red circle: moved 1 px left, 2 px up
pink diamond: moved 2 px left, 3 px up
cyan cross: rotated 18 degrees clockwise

* * *

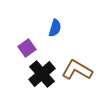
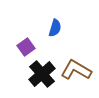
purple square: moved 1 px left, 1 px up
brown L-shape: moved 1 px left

About this exercise: Beginning at the line with "pink diamond: moved 2 px left, 3 px up" and stopping after the line with "cyan cross: rotated 18 degrees clockwise", please write out every line of the data above exactly and nothing else.

Answer for the task:
pink diamond: moved 2 px left, 3 px up
cyan cross: rotated 18 degrees clockwise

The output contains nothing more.